# WORK ITEM:
From the line containing "GAS pin GND: 5V -> GND" to the last line of the records below, repeat every line exactly and add nothing else.

# DATASET RECORDS:
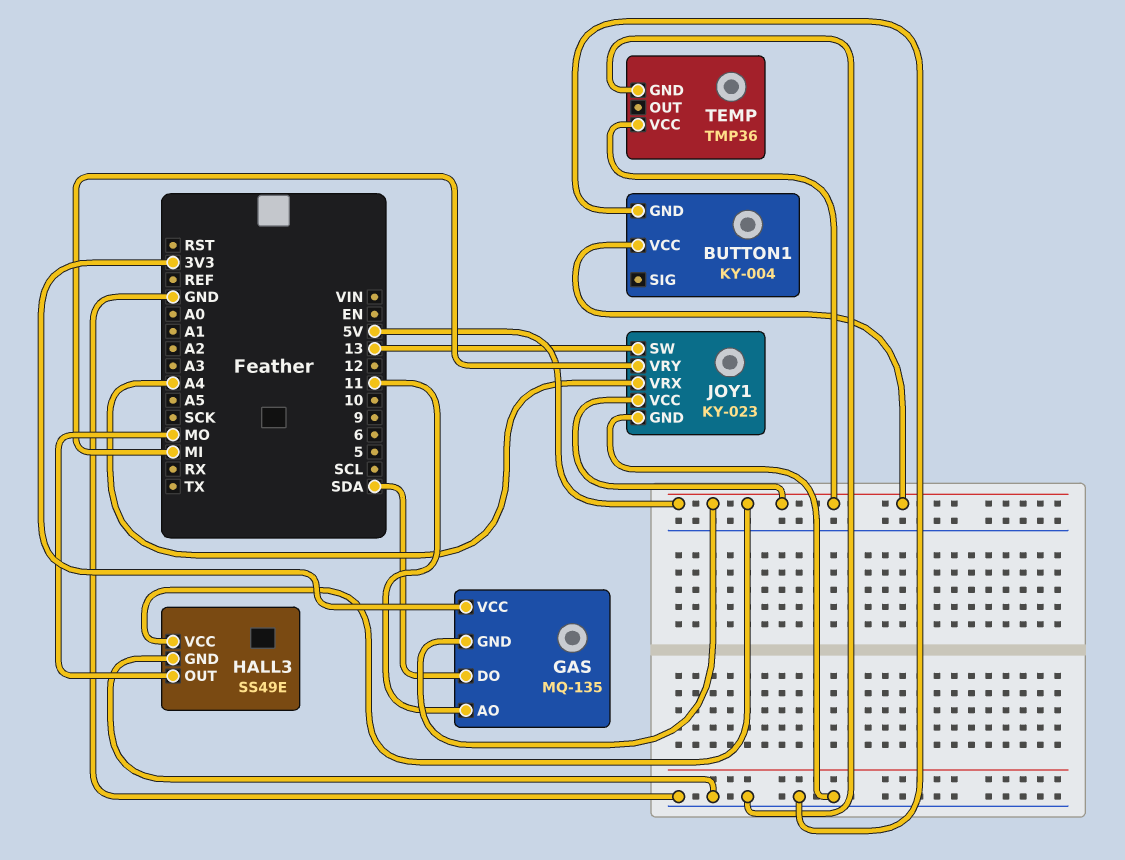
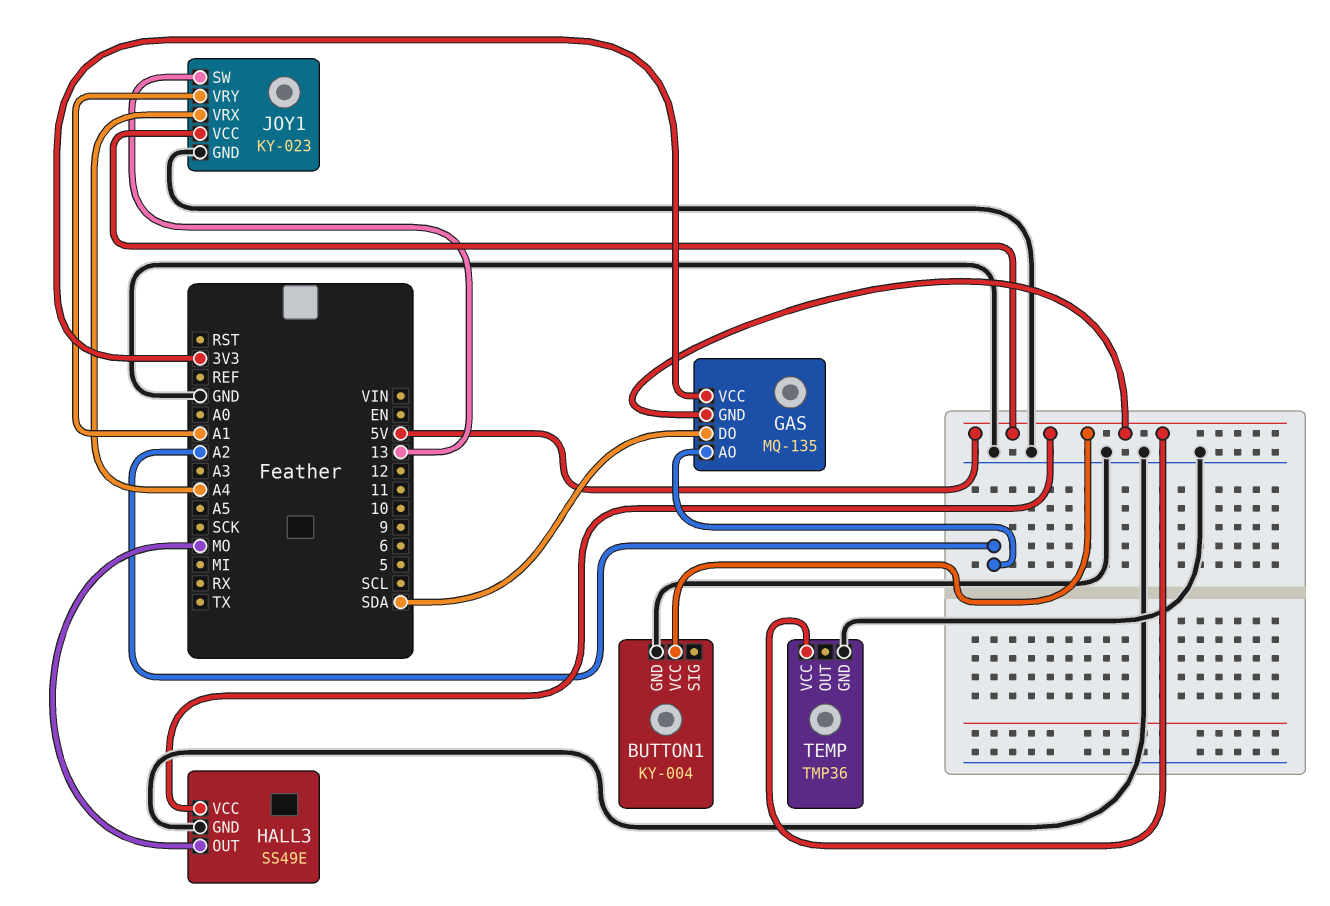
GAS pin AO: 11 -> A2
JOY1 pin VRY: MI -> A1

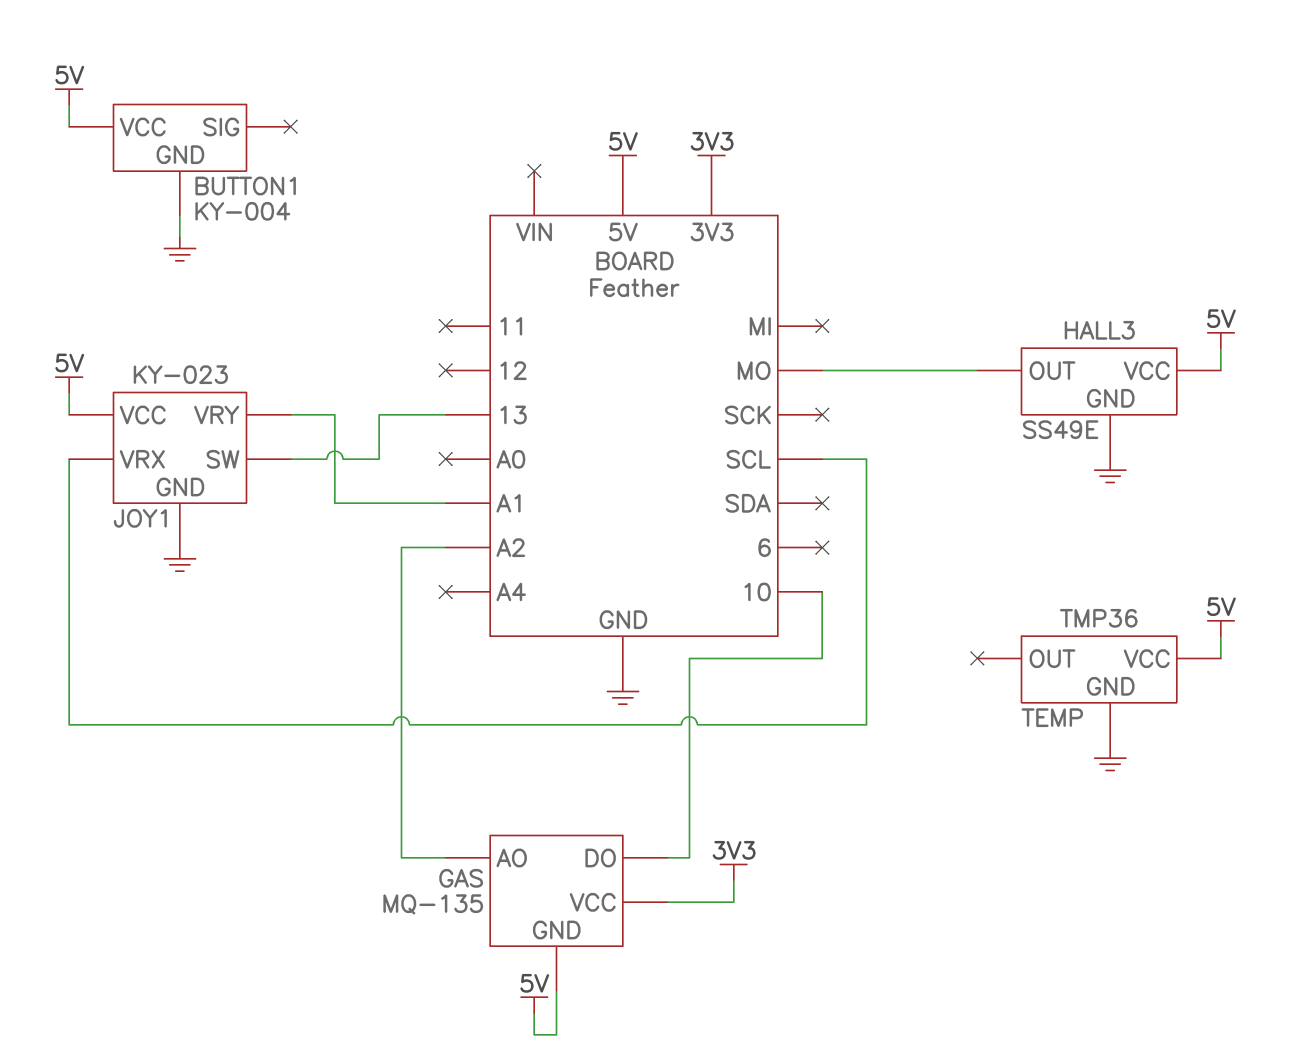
GAS pin DO: SDA -> 10
JOY1 pin VRX: A4 -> SCL

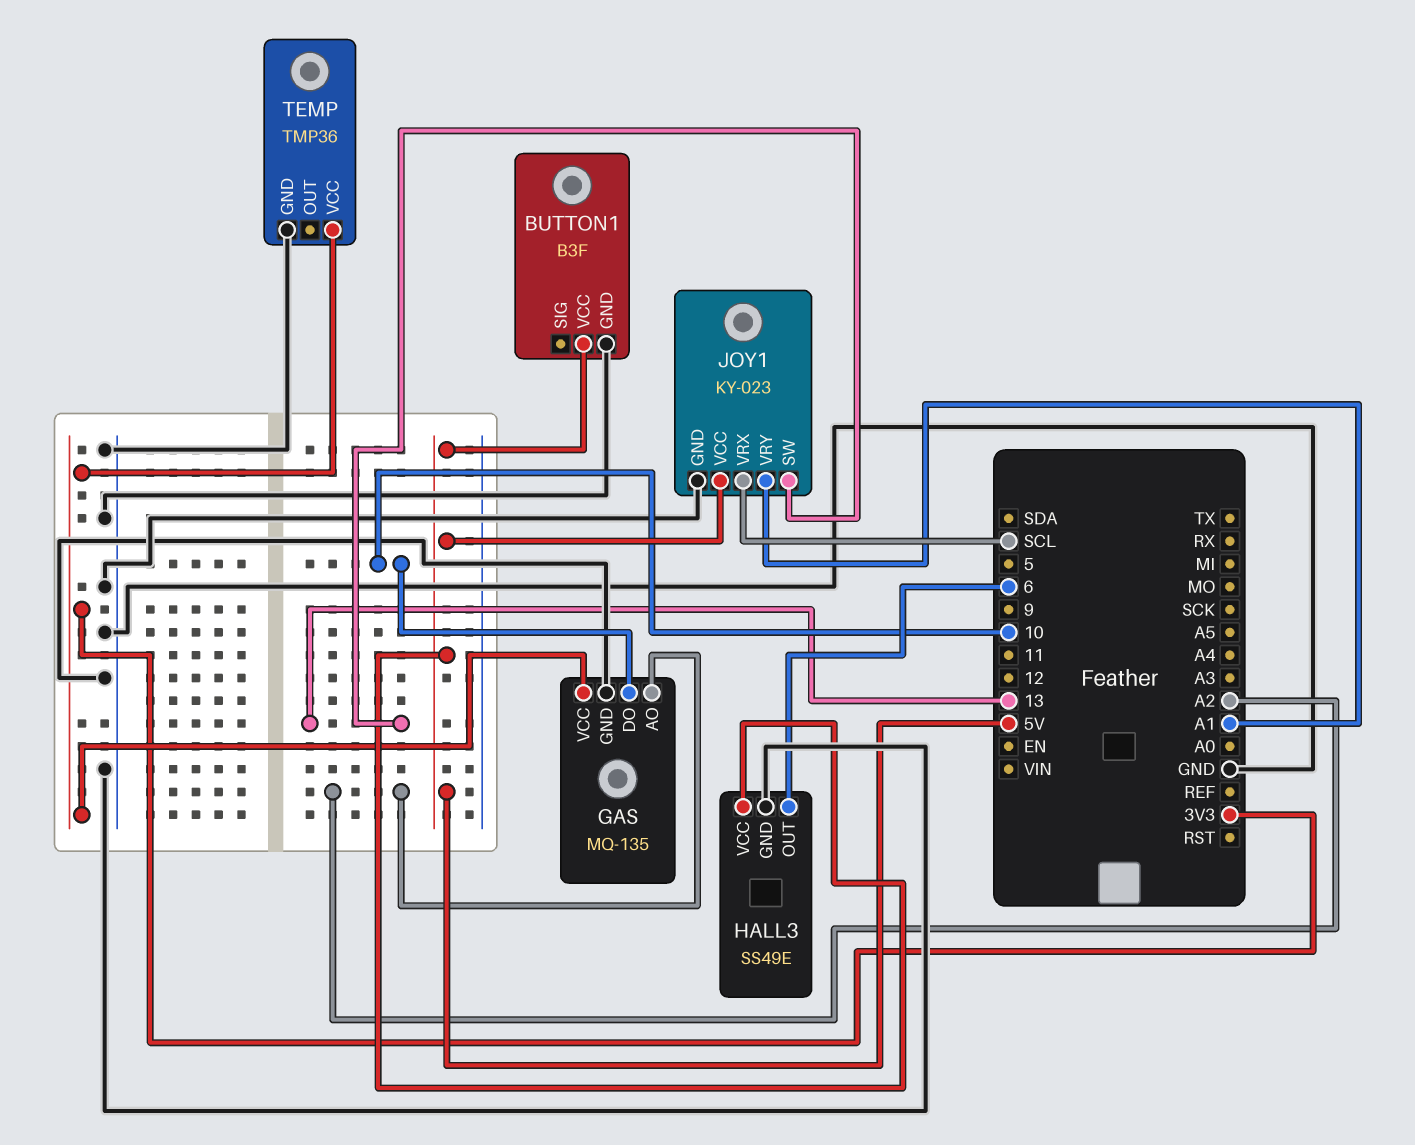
BUTTON1: KY-004 -> B3F
GAS pin GND: 5V -> GND
HALL3 pin OUT: MO -> 6
TEMP pin VCC: 5V -> 3V3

# YOUR SOLUTION:
GAS pin GND: 5V -> GND
HALL3 pin OUT: MO -> 6
TEMP pin VCC: 5V -> 3V3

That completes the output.